# What the task asks:
Retype all of the data shown below, keeping every character the same.

# Exercise data:
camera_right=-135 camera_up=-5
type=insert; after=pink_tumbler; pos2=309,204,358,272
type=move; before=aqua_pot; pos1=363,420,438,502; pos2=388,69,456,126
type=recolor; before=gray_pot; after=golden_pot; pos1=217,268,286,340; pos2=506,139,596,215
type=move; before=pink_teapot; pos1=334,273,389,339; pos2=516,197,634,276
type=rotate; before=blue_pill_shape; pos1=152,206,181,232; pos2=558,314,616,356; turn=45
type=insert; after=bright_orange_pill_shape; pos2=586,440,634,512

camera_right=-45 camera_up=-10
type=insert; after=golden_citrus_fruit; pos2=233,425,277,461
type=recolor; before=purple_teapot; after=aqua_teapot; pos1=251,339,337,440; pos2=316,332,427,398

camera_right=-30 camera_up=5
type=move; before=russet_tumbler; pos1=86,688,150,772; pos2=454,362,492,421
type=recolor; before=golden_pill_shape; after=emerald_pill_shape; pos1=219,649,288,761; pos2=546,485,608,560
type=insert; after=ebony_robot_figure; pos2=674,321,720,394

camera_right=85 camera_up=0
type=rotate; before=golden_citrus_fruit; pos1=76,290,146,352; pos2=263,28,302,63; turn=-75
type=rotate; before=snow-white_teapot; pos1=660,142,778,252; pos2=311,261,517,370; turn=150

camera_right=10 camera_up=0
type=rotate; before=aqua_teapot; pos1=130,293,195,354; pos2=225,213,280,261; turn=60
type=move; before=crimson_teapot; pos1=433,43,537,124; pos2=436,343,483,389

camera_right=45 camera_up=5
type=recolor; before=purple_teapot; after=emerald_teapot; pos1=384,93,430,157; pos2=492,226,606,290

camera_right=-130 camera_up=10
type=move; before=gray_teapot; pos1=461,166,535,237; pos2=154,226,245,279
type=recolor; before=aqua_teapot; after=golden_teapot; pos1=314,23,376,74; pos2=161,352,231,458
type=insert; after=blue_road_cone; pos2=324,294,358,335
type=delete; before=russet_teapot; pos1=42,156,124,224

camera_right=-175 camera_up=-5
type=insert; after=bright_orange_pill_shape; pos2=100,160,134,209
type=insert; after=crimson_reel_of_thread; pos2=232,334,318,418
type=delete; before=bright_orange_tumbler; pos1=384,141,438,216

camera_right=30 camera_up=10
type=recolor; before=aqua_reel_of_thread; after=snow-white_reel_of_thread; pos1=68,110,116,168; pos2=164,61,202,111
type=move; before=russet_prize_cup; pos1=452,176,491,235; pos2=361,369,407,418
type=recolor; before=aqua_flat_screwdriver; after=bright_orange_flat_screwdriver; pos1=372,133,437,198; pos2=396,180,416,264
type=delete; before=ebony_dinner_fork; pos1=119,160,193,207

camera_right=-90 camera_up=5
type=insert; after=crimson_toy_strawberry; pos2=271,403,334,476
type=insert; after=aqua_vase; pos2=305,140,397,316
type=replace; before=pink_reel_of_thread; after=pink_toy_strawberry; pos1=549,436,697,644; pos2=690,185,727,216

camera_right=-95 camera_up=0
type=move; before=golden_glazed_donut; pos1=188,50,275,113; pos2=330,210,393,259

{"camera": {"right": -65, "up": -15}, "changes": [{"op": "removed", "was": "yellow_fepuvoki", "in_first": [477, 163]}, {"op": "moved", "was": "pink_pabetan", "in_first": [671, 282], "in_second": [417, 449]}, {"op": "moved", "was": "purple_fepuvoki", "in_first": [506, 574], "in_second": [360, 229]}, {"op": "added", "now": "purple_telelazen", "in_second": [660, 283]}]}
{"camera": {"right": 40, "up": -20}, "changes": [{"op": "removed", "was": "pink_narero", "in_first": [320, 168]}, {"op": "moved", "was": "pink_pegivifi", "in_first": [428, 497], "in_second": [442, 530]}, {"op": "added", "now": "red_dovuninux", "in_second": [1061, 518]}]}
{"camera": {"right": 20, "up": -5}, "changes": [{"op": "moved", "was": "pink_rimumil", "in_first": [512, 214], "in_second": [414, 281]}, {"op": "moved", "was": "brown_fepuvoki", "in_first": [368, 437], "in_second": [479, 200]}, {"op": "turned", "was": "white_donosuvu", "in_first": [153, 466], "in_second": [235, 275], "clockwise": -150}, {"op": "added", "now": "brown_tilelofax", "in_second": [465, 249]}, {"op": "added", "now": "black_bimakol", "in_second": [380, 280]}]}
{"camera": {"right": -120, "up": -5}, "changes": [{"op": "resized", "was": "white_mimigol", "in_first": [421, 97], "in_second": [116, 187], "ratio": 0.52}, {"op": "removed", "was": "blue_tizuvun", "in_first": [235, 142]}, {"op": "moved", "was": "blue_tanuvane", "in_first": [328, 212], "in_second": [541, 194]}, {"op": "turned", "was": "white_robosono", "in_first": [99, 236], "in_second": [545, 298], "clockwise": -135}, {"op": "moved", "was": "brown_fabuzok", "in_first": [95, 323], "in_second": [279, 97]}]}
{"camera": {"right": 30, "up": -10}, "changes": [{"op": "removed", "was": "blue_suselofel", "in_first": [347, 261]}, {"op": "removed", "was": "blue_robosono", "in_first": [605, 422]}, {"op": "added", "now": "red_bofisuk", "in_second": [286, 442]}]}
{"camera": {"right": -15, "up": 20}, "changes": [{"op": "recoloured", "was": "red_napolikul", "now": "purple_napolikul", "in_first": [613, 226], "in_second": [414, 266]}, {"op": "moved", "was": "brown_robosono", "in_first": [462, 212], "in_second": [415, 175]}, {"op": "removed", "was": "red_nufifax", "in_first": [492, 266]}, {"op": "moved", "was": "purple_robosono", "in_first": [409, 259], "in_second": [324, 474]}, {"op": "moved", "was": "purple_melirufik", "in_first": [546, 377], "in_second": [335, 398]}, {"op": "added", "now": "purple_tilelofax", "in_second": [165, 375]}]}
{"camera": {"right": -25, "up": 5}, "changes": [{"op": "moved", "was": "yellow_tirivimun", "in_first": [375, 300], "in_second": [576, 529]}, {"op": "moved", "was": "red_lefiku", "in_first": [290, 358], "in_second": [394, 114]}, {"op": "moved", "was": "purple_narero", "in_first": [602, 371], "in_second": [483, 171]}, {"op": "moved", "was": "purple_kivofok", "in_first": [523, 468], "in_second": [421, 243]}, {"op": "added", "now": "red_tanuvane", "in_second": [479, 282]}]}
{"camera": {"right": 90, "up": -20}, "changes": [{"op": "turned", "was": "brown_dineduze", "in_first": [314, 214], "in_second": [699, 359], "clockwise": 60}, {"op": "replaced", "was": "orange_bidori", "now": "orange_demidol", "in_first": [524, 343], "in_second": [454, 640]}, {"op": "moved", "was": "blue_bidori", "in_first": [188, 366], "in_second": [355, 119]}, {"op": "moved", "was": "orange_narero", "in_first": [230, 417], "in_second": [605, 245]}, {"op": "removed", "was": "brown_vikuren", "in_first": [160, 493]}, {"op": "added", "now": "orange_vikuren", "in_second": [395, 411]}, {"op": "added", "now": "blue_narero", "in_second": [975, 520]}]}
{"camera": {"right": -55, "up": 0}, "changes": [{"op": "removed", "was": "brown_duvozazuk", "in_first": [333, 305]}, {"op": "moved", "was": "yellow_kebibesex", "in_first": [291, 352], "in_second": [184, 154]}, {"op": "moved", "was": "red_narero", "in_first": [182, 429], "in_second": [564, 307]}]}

# Exercise solution:
camera_right=-135 camera_up=-5
type=insert; after=pink_tumbler; pos2=309,204,358,272
type=move; before=aqua_pot; pos1=363,420,438,502; pos2=388,69,456,126
type=recolor; before=gray_pot; after=golden_pot; pos1=217,268,286,340; pos2=506,139,596,215
type=move; before=pink_teapot; pos1=334,273,389,339; pos2=516,197,634,276
type=rotate; before=blue_pill_shape; pos1=152,206,181,232; pos2=558,314,616,356; turn=45
type=insert; after=bright_orange_pill_shape; pos2=586,440,634,512

camera_right=-45 camera_up=-10
type=insert; after=golden_citrus_fruit; pos2=233,425,277,461
type=recolor; before=purple_teapot; after=aqua_teapot; pos1=251,339,337,440; pos2=316,332,427,398

camera_right=-30 camera_up=5
type=move; before=russet_tumbler; pos1=86,688,150,772; pos2=454,362,492,421
type=recolor; before=golden_pill_shape; after=emerald_pill_shape; pos1=219,649,288,761; pos2=546,485,608,560
type=insert; after=ebony_robot_figure; pos2=674,321,720,394

camera_right=85 camera_up=0
type=rotate; before=golden_citrus_fruit; pos1=76,290,146,352; pos2=263,28,302,63; turn=-75
type=rotate; before=snow-white_teapot; pos1=660,142,778,252; pos2=311,261,517,370; turn=150

camera_right=10 camera_up=0
type=rotate; before=aqua_teapot; pos1=130,293,195,354; pos2=225,213,280,261; turn=60
type=move; before=crimson_teapot; pos1=433,43,537,124; pos2=436,343,483,389

camera_right=45 camera_up=5
type=recolor; before=purple_teapot; after=emerald_teapot; pos1=384,93,430,157; pos2=492,226,606,290

camera_right=-130 camera_up=10
type=move; before=gray_teapot; pos1=461,166,535,237; pos2=154,226,245,279
type=recolor; before=aqua_teapot; after=golden_teapot; pos1=314,23,376,74; pos2=161,352,231,458
type=insert; after=blue_road_cone; pos2=324,294,358,335
type=delete; before=russet_teapot; pos1=42,156,124,224

camera_right=-175 camera_up=-5
type=insert; after=bright_orange_pill_shape; pos2=100,160,134,209
type=insert; after=crimson_reel_of_thread; pos2=232,334,318,418
type=delete; before=bright_orange_tumbler; pos1=384,141,438,216

camera_right=30 camera_up=10
type=recolor; before=aqua_reel_of_thread; after=snow-white_reel_of_thread; pos1=68,110,116,168; pos2=164,61,202,111
type=move; before=russet_prize_cup; pos1=452,176,491,235; pos2=361,369,407,418
type=recolor; before=aqua_flat_screwdriver; after=bright_orange_flat_screwdriver; pos1=372,133,437,198; pos2=396,180,416,264
type=delete; before=ebony_dinner_fork; pos1=119,160,193,207

camera_right=-90 camera_up=5
type=insert; after=crimson_toy_strawberry; pos2=271,403,334,476
type=insert; after=aqua_vase; pos2=305,140,397,316
type=replace; before=pink_reel_of_thread; after=pink_toy_strawberry; pos1=549,436,697,644; pos2=690,185,727,216

camera_right=-95 camera_up=0
type=move; before=golden_glazed_donut; pos1=188,50,275,113; pos2=330,210,393,259

{"camera": {"right": -65, "up": -15}, "changes": [{"op": "removed", "was": "yellow_fepuvoki", "in_first": [477, 163]}, {"op": "moved", "was": "pink_pabetan", "in_first": [671, 282], "in_second": [417, 449]}, {"op": "moved", "was": "purple_fepuvoki", "in_first": [506, 574], "in_second": [360, 229]}, {"op": "added", "now": "purple_telelazen", "in_second": [660, 283]}]}
{"camera": {"right": 40, "up": -20}, "changes": [{"op": "removed", "was": "pink_narero", "in_first": [320, 168]}, {"op": "moved", "was": "pink_pegivifi", "in_first": [428, 497], "in_second": [442, 530]}, {"op": "added", "now": "red_dovuninux", "in_second": [1061, 518]}]}
{"camera": {"right": 20, "up": -5}, "changes": [{"op": "moved", "was": "pink_rimumil", "in_first": [512, 214], "in_second": [414, 281]}, {"op": "moved", "was": "brown_fepuvoki", "in_first": [368, 437], "in_second": [479, 200]}, {"op": "turned", "was": "white_donosuvu", "in_first": [153, 466], "in_second": [235, 275], "clockwise": -150}, {"op": "added", "now": "brown_tilelofax", "in_second": [465, 249]}, {"op": "added", "now": "black_bimakol", "in_second": [380, 280]}]}
{"camera": {"right": -120, "up": -5}, "changes": [{"op": "resized", "was": "white_mimigol", "in_first": [421, 97], "in_second": [116, 187], "ratio": 0.52}, {"op": "removed", "was": "blue_tizuvun", "in_first": [235, 142]}, {"op": "moved", "was": "blue_tanuvane", "in_first": [328, 212], "in_second": [541, 194]}, {"op": "turned", "was": "white_robosono", "in_first": [99, 236], "in_second": [545, 298], "clockwise": -135}, {"op": "moved", "was": "brown_fabuzok", "in_first": [95, 323], "in_second": [279, 97]}]}
{"camera": {"right": 30, "up": -10}, "changes": [{"op": "removed", "was": "blue_suselofel", "in_first": [347, 261]}, {"op": "removed", "was": "blue_robosono", "in_first": [605, 422]}, {"op": "added", "now": "red_bofisuk", "in_second": [286, 442]}]}
{"camera": {"right": -15, "up": 20}, "changes": [{"op": "recoloured", "was": "red_napolikul", "now": "purple_napolikul", "in_first": [613, 226], "in_second": [414, 266]}, {"op": "moved", "was": "brown_robosono", "in_first": [462, 212], "in_second": [415, 175]}, {"op": "removed", "was": "red_nufifax", "in_first": [492, 266]}, {"op": "moved", "was": "purple_robosono", "in_first": [409, 259], "in_second": [324, 474]}, {"op": "moved", "was": "purple_melirufik", "in_first": [546, 377], "in_second": [335, 398]}, {"op": "added", "now": "purple_tilelofax", "in_second": [165, 375]}]}
{"camera": {"right": -25, "up": 5}, "changes": [{"op": "moved", "was": "yellow_tirivimun", "in_first": [375, 300], "in_second": [576, 529]}, {"op": "moved", "was": "red_lefiku", "in_first": [290, 358], "in_second": [394, 114]}, {"op": "moved", "was": "purple_narero", "in_first": [602, 371], "in_second": [483, 171]}, {"op": "moved", "was": "purple_kivofok", "in_first": [523, 468], "in_second": [421, 243]}, {"op": "added", "now": "red_tanuvane", "in_second": [479, 282]}]}
{"camera": {"right": 90, "up": -20}, "changes": [{"op": "turned", "was": "brown_dineduze", "in_first": [314, 214], "in_second": [699, 359], "clockwise": 60}, {"op": "replaced", "was": "orange_bidori", "now": "orange_demidol", "in_first": [524, 343], "in_second": [454, 640]}, {"op": "moved", "was": "blue_bidori", "in_first": [188, 366], "in_second": [355, 119]}, {"op": "moved", "was": "orange_narero", "in_first": [230, 417], "in_second": [605, 245]}, {"op": "removed", "was": "brown_vikuren", "in_first": [160, 493]}, {"op": "added", "now": "orange_vikuren", "in_second": [395, 411]}, {"op": "added", "now": "blue_narero", "in_second": [975, 520]}]}
{"camera": {"right": -55, "up": 0}, "changes": [{"op": "removed", "was": "brown_duvozazuk", "in_first": [333, 305]}, {"op": "moved", "was": "yellow_kebibesex", "in_first": [291, 352], "in_second": [184, 154]}, {"op": "moved", "was": "red_narero", "in_first": [182, 429], "in_second": [564, 307]}]}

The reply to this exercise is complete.